= Beginning of Section =

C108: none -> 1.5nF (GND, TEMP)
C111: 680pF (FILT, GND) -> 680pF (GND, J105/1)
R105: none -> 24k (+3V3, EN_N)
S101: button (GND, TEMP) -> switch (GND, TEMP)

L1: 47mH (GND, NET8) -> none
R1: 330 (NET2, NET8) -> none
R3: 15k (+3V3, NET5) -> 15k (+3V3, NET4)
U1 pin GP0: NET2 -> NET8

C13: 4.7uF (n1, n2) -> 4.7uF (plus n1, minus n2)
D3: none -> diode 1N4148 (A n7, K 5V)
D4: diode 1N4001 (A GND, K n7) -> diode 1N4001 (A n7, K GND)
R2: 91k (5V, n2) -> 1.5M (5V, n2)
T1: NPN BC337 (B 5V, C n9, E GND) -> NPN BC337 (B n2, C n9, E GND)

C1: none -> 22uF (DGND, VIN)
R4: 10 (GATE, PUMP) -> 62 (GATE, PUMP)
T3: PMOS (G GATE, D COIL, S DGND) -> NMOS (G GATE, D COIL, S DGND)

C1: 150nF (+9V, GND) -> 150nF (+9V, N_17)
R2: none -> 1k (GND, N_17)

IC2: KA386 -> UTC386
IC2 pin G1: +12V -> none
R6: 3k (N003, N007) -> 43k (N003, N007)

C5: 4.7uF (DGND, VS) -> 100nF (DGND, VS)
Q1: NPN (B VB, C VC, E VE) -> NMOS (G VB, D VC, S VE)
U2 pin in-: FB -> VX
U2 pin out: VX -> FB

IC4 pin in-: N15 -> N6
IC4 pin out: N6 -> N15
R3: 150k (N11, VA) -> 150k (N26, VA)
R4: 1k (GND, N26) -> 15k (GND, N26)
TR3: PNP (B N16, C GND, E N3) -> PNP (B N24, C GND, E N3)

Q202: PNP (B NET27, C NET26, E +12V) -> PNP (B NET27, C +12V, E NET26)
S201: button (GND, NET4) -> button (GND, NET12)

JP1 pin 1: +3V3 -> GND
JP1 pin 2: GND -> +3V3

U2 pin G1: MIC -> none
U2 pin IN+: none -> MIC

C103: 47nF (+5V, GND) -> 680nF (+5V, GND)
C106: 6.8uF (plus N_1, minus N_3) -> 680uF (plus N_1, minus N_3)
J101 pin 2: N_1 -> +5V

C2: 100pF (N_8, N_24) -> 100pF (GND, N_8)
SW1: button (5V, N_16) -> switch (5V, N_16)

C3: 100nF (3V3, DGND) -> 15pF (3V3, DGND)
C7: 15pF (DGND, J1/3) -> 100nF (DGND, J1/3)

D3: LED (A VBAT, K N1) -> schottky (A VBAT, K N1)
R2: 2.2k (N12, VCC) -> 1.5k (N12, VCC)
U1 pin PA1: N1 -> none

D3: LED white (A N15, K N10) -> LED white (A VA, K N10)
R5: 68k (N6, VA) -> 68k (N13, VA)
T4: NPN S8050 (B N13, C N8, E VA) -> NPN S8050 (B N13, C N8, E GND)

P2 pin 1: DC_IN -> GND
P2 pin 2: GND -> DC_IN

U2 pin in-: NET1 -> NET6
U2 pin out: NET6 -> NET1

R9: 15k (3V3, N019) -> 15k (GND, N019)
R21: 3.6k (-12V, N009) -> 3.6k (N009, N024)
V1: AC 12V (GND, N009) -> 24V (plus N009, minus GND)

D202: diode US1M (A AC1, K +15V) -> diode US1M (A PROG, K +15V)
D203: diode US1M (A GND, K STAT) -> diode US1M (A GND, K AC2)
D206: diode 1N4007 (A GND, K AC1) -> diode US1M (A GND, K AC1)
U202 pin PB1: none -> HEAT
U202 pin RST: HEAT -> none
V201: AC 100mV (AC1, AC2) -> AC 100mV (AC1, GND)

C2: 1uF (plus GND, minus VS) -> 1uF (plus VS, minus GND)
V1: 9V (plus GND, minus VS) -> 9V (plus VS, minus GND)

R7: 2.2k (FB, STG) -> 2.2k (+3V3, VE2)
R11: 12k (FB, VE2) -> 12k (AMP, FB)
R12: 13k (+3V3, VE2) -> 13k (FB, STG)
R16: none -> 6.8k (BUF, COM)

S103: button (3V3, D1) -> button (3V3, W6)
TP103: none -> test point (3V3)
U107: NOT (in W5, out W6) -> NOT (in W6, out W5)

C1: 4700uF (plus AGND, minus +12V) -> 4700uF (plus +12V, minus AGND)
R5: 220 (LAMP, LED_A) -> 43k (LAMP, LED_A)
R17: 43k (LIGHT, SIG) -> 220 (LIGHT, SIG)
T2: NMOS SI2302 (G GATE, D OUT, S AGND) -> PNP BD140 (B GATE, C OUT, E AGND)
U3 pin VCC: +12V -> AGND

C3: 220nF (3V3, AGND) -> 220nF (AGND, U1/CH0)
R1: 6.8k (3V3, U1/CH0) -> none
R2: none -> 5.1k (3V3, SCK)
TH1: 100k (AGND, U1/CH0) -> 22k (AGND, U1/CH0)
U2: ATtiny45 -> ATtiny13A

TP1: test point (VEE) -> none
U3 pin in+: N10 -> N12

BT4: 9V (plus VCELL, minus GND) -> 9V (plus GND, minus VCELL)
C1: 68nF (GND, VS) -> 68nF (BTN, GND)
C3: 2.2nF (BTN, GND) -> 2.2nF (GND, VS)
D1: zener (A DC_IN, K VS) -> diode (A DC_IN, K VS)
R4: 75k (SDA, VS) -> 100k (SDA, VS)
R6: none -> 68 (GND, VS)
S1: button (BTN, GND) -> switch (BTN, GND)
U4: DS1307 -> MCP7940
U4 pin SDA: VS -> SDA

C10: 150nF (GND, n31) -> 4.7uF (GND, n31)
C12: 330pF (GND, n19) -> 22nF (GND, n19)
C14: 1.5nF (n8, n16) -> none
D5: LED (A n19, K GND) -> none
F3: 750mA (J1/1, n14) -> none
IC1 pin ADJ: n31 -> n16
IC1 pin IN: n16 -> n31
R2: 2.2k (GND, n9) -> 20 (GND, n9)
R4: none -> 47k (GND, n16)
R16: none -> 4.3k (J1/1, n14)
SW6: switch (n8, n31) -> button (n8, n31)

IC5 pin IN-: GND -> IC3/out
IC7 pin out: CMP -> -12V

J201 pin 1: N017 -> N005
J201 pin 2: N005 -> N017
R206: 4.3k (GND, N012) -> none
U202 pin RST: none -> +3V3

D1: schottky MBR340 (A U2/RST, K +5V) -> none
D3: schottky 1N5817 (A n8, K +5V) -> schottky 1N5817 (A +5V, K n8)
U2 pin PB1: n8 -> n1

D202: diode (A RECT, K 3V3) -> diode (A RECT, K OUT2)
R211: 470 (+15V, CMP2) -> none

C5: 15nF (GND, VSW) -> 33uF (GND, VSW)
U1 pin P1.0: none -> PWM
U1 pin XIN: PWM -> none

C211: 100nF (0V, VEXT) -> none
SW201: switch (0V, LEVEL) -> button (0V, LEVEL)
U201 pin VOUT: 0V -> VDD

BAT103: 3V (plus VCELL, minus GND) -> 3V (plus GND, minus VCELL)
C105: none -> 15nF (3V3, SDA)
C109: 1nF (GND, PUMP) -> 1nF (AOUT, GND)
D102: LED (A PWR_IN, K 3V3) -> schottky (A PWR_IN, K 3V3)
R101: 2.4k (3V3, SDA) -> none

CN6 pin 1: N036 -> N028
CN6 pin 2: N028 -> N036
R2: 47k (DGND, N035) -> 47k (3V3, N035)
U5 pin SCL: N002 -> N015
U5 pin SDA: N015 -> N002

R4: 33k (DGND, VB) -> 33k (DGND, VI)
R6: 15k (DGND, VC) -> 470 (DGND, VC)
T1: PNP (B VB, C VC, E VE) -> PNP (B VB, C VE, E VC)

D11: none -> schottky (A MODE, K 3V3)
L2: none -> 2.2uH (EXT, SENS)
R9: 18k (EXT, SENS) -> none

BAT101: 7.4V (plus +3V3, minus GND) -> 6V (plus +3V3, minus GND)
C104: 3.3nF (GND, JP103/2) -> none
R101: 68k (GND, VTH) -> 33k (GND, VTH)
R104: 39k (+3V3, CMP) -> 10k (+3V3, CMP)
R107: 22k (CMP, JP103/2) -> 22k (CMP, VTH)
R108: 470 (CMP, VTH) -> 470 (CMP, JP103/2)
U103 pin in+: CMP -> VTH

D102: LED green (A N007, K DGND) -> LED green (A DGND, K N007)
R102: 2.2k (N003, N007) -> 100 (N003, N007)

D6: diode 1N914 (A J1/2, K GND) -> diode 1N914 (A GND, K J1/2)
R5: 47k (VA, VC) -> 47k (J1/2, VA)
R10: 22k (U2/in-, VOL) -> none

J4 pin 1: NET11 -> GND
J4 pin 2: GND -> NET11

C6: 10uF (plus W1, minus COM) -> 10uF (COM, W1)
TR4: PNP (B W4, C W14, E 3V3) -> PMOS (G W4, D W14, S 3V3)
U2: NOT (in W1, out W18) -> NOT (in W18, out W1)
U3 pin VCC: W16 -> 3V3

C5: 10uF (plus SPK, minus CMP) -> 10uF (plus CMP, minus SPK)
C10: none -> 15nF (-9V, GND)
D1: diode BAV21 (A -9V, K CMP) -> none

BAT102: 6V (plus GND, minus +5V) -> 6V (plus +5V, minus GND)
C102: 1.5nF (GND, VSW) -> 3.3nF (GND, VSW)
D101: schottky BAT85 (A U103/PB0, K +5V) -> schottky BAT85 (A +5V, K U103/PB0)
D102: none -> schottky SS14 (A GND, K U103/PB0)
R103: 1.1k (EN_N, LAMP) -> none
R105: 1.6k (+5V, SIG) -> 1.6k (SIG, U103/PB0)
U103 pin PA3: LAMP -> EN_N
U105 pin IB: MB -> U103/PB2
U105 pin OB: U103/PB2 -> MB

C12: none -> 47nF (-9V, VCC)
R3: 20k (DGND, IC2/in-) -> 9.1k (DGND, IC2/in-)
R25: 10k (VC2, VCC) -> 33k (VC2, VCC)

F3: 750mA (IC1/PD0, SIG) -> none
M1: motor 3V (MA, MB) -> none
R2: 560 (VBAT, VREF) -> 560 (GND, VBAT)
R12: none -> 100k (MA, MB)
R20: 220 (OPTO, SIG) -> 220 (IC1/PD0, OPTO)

= End of Section =

> [DIRECTIONS]: Return exactly, and only, the lines above starting at the line that contains "R4: 10 (GATE, PUMP) -> 62 (GATE, PUMP)" and ending at the line that contains "JP1 pin 1: +3V3 -> GND".

> [SOLUTION]:
R4: 10 (GATE, PUMP) -> 62 (GATE, PUMP)
T3: PMOS (G GATE, D COIL, S DGND) -> NMOS (G GATE, D COIL, S DGND)

C1: 150nF (+9V, GND) -> 150nF (+9V, N_17)
R2: none -> 1k (GND, N_17)

IC2: KA386 -> UTC386
IC2 pin G1: +12V -> none
R6: 3k (N003, N007) -> 43k (N003, N007)

C5: 4.7uF (DGND, VS) -> 100nF (DGND, VS)
Q1: NPN (B VB, C VC, E VE) -> NMOS (G VB, D VC, S VE)
U2 pin in-: FB -> VX
U2 pin out: VX -> FB

IC4 pin in-: N15 -> N6
IC4 pin out: N6 -> N15
R3: 150k (N11, VA) -> 150k (N26, VA)
R4: 1k (GND, N26) -> 15k (GND, N26)
TR3: PNP (B N16, C GND, E N3) -> PNP (B N24, C GND, E N3)

Q202: PNP (B NET27, C NET26, E +12V) -> PNP (B NET27, C +12V, E NET26)
S201: button (GND, NET4) -> button (GND, NET12)

JP1 pin 1: +3V3 -> GND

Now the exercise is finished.